# Supplied material

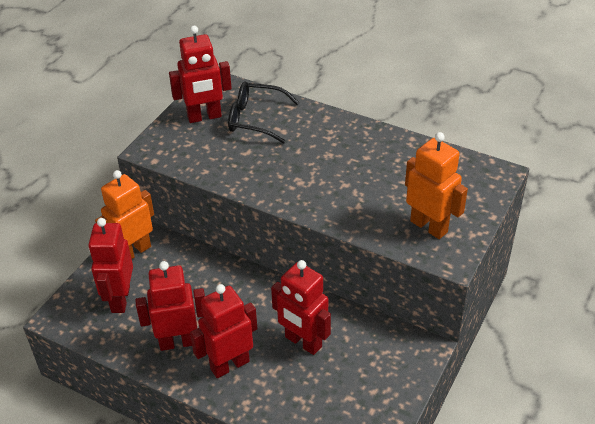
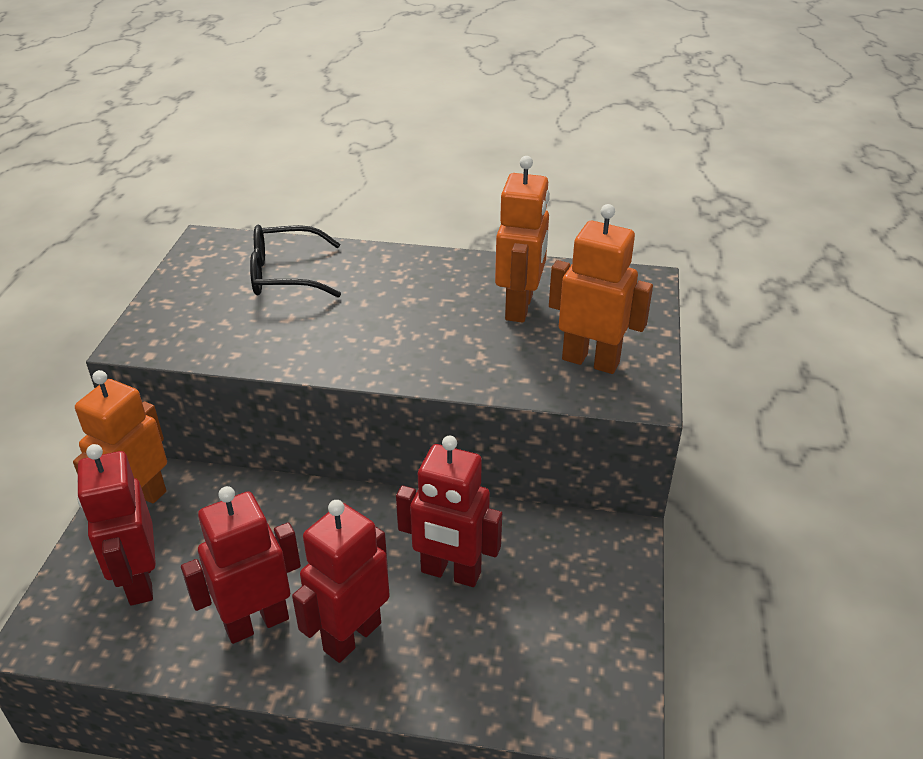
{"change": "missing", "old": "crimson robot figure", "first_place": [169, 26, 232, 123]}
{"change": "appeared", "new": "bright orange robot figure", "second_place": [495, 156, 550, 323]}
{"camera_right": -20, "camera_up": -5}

# Directions
What is needed is the whole listing again, set down exactly, without its pictures.

# Reply to the exercise
{"change": "missing", "old": "crimson robot figure", "first_place": [169, 26, 232, 123]}
{"change": "appeared", "new": "bright orange robot figure", "second_place": [495, 156, 550, 323]}
{"camera_right": -20, "camera_up": -5}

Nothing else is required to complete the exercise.